Start of Given information

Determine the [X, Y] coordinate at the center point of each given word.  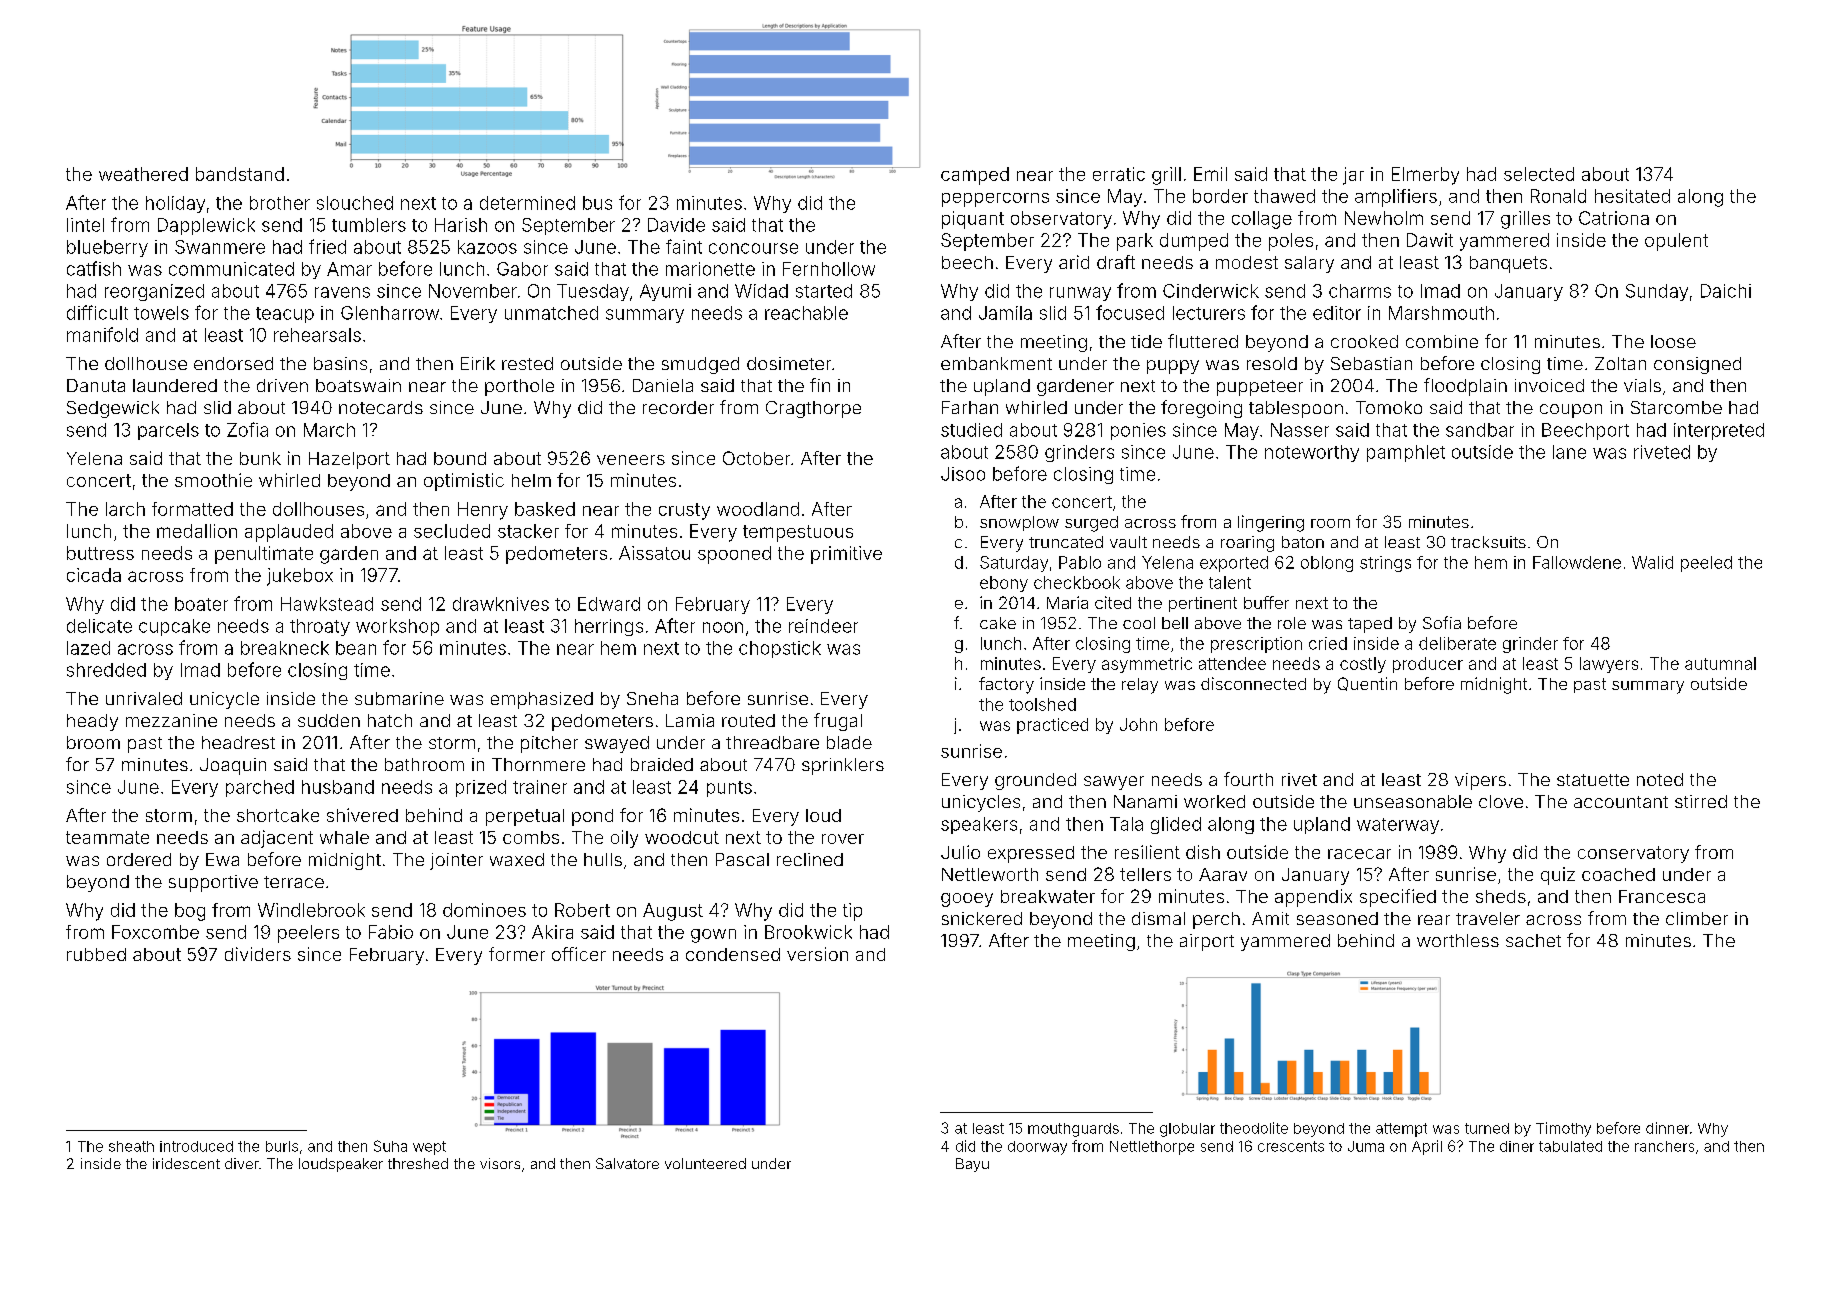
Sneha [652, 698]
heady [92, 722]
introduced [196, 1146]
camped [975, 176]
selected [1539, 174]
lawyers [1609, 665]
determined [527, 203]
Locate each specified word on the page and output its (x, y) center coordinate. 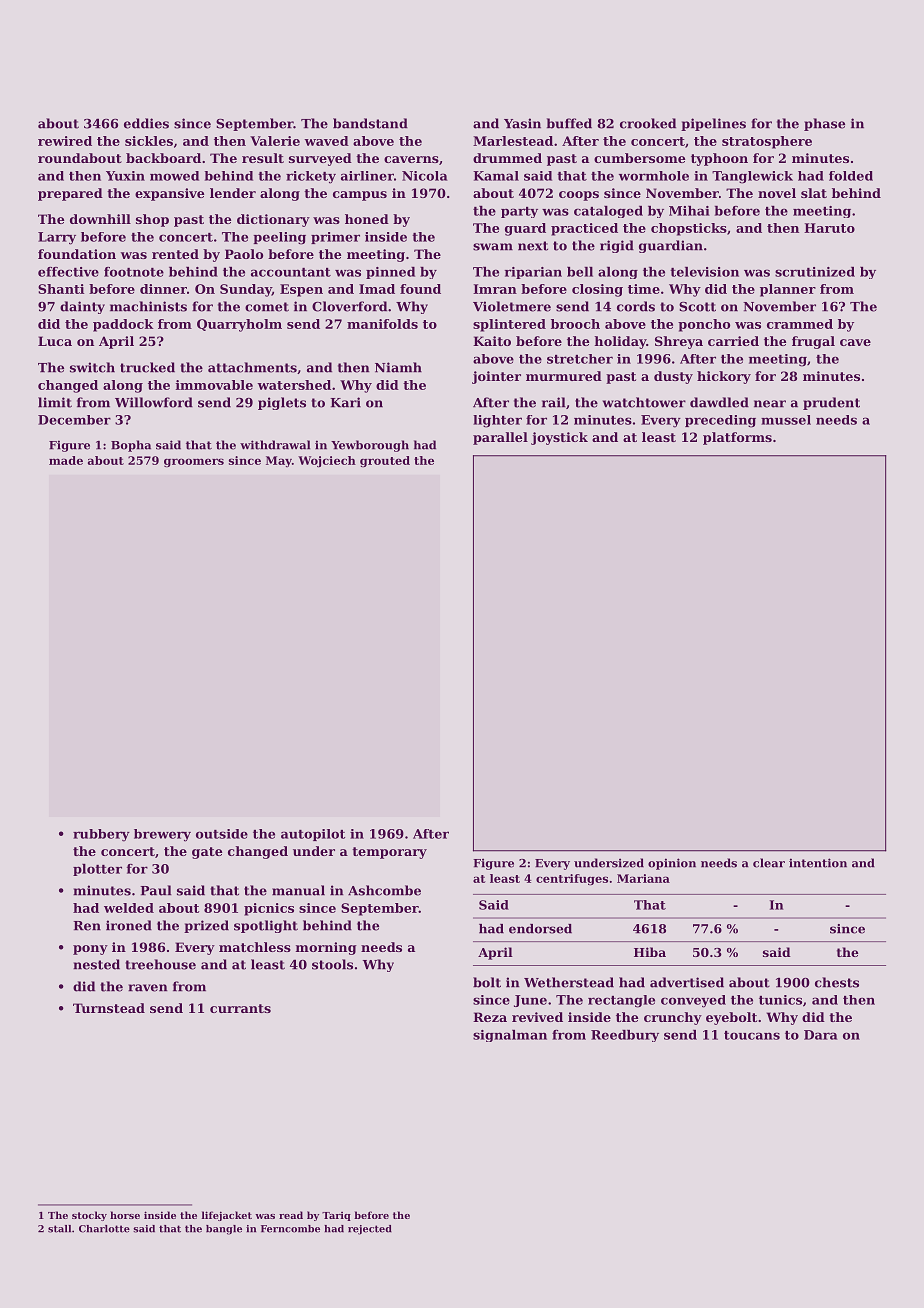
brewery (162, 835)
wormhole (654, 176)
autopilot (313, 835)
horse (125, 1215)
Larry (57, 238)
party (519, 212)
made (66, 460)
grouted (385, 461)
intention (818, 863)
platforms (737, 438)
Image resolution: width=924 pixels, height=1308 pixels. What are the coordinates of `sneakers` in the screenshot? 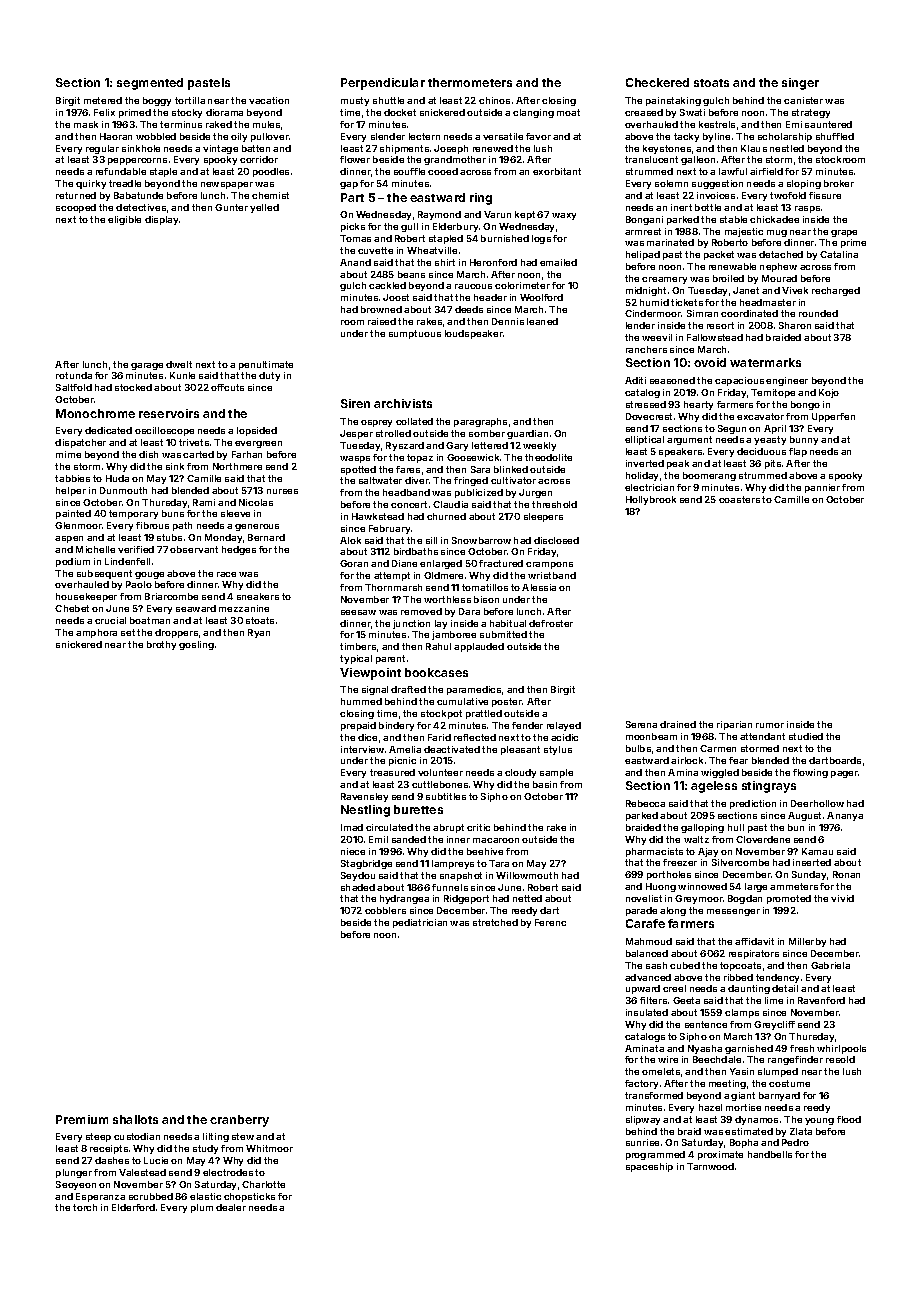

End of Given information

Format each line of the listing above as a numbered list, skipping any blank lines. Leave out the pictures.

1. Determine the [X, Y] coordinate at the center point of each given word.  
2. Sneha [652, 698]
3. heady [92, 722]
4. introduced [196, 1146]
5. camped [975, 176]
6. selected [1539, 174]
7. lawyers [1609, 665]
8. determined [527, 203]
9. Locate each specified word on the page and output its (x, y) center coordinate. 
10. brewery (162, 835)
11. wormhole (654, 176)
12. autopilot (313, 835)
13. horse (125, 1215)
14. Larry (57, 238)
15. party (519, 212)
16. made (66, 460)
17. grouted (385, 461)
18. intention (818, 863)
19. platforms (737, 438)
20. Image resolution: width=924 pixels, height=1308 pixels. What are the coordinates of `sneakers` in the screenshot? 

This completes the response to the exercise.